SOURCE MATERIAL Block Start
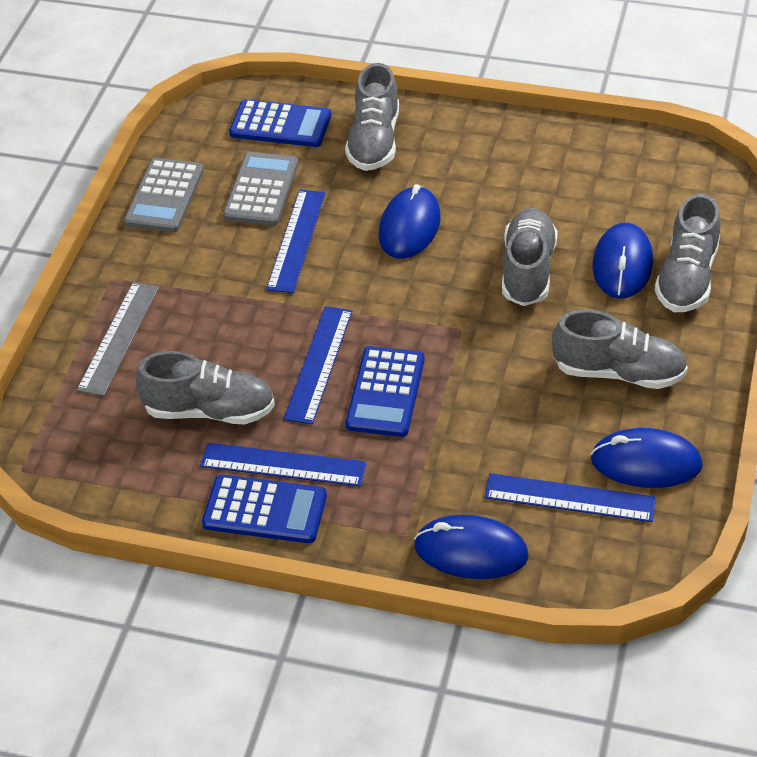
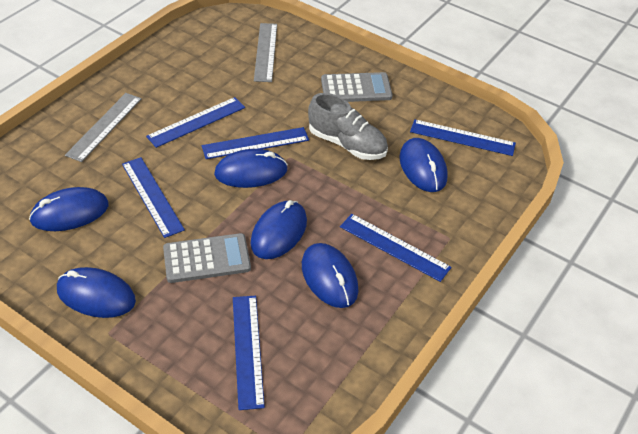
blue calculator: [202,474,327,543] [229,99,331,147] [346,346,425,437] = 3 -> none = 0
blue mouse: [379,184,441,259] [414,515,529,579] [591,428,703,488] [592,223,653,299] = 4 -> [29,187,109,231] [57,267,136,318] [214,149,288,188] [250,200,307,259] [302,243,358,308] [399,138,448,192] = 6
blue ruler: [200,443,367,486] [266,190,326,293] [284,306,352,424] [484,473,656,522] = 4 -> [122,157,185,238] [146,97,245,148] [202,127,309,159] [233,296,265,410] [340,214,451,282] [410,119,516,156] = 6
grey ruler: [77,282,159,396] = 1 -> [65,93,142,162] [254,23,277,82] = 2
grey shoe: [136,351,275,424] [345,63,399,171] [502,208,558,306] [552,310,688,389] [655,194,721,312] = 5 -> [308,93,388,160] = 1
SOURCE MATERIAL Block End
SOURCE MATERIAL Block Start
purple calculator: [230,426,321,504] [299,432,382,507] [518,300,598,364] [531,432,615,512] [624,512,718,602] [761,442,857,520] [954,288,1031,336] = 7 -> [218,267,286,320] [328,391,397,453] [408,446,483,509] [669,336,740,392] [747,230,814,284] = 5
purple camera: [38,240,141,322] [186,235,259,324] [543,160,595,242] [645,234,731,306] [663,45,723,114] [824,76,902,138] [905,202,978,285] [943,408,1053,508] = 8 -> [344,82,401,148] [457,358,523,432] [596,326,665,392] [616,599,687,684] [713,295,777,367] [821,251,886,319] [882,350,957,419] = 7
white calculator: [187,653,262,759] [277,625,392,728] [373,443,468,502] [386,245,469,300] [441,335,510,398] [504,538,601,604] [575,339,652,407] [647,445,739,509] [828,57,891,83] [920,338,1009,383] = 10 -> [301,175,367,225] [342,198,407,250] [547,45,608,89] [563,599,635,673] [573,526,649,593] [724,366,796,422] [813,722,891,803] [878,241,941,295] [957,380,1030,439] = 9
SOURCE MATERIAL Block End
> **INSTRUCTION**
Where a line contains the word "grey", copy that line from the listing above.

> **RESPONSE BELOW**
grey ruler: [77,282,159,396] = 1 -> [65,93,142,162] [254,23,277,82] = 2
grey shoe: [136,351,275,424] [345,63,399,171] [502,208,558,306] [552,310,688,389] [655,194,721,312] = 5 -> [308,93,388,160] = 1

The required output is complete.